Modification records
────────
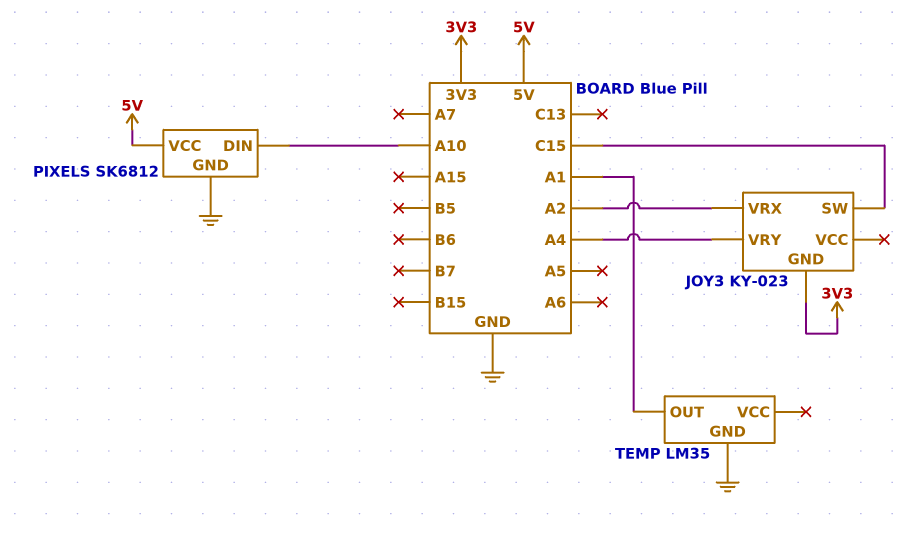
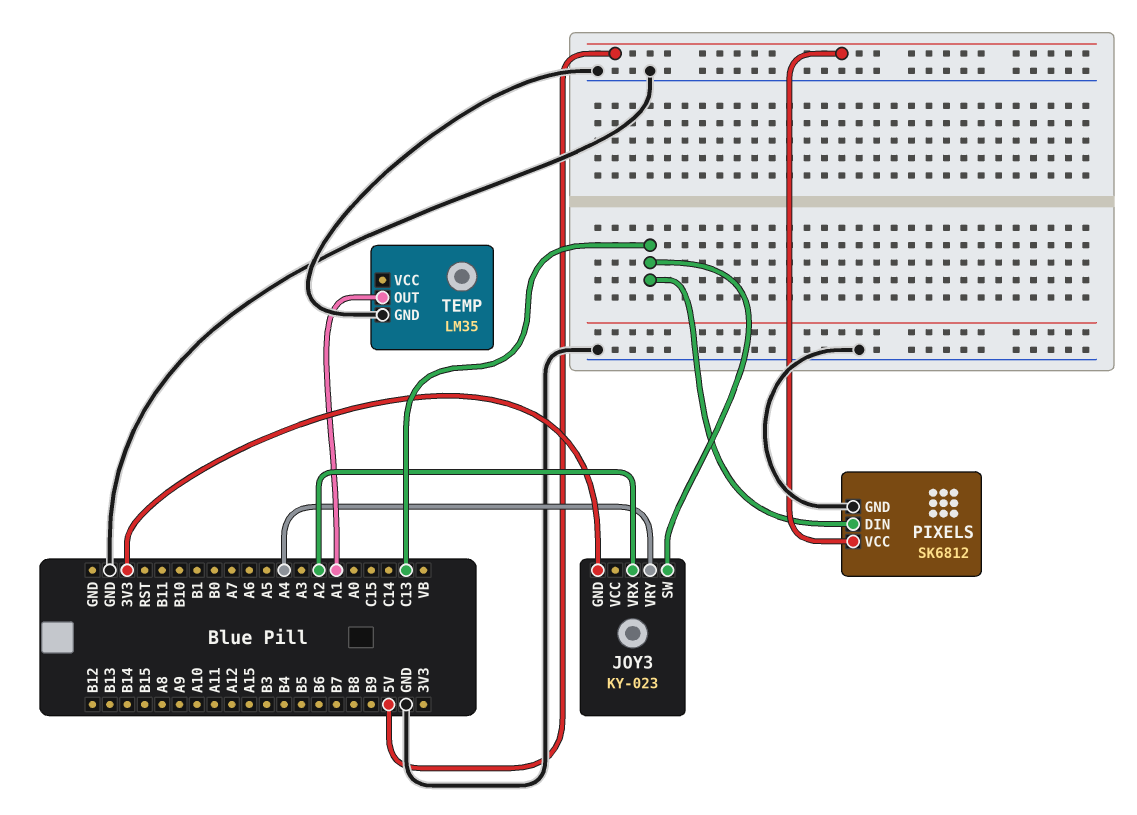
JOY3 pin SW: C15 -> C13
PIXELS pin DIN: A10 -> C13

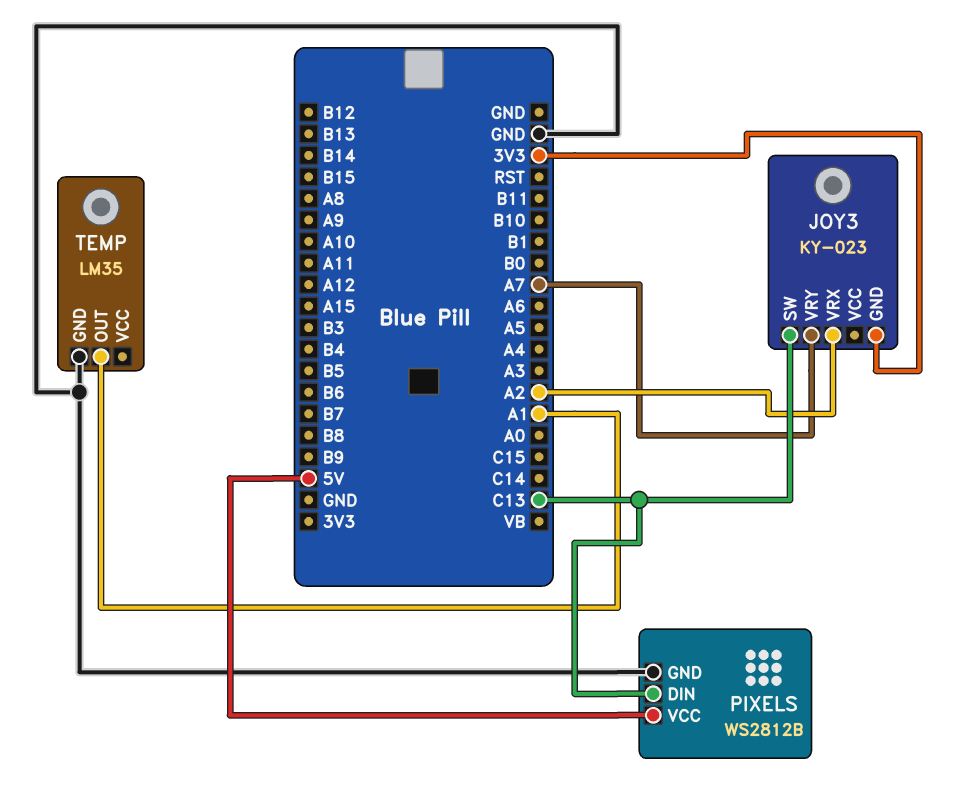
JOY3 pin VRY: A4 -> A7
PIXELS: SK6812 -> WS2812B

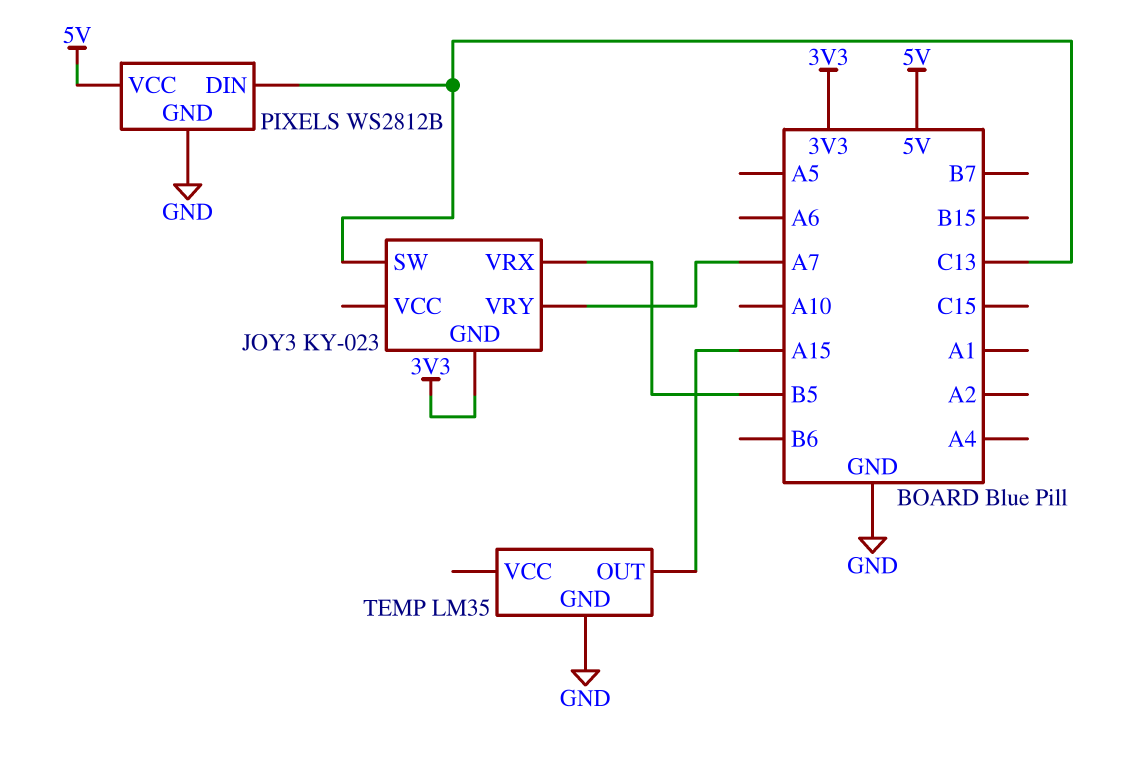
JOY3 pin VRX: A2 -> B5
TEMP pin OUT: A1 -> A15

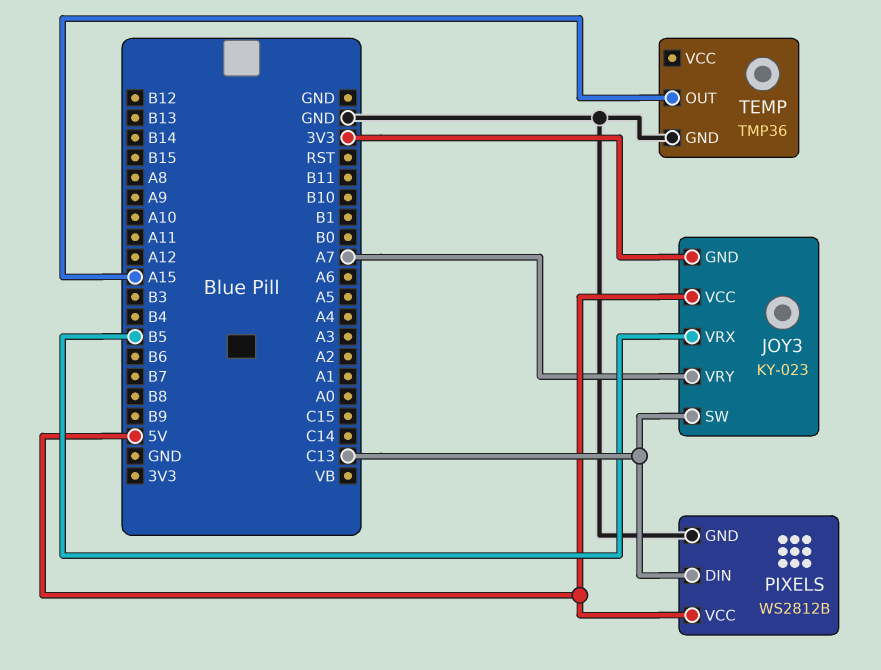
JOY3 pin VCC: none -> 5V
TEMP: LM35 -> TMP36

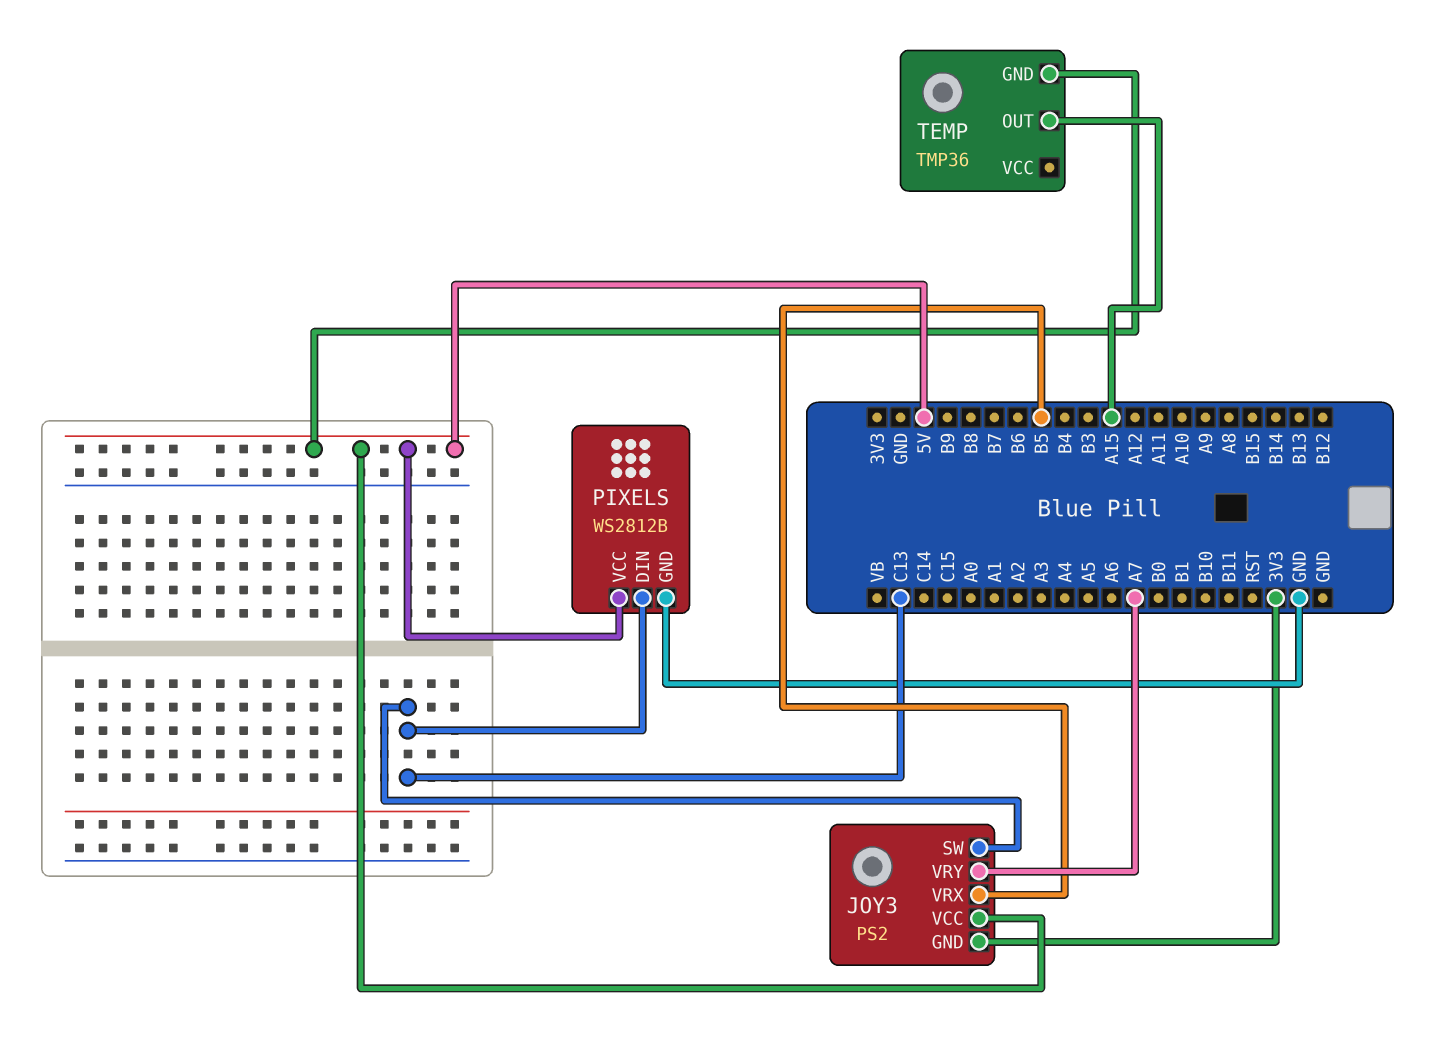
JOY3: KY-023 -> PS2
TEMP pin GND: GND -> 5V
────────
• Try it:
Pictures stay out; reproduce exactly the lines from the one containing "JOY3 pin VCC: none -> 5V" through the end of the data.

• Result of the exercise:
JOY3 pin VCC: none -> 5V
TEMP: LM35 -> TMP36

JOY3: KY-023 -> PS2
TEMP pin GND: GND -> 5V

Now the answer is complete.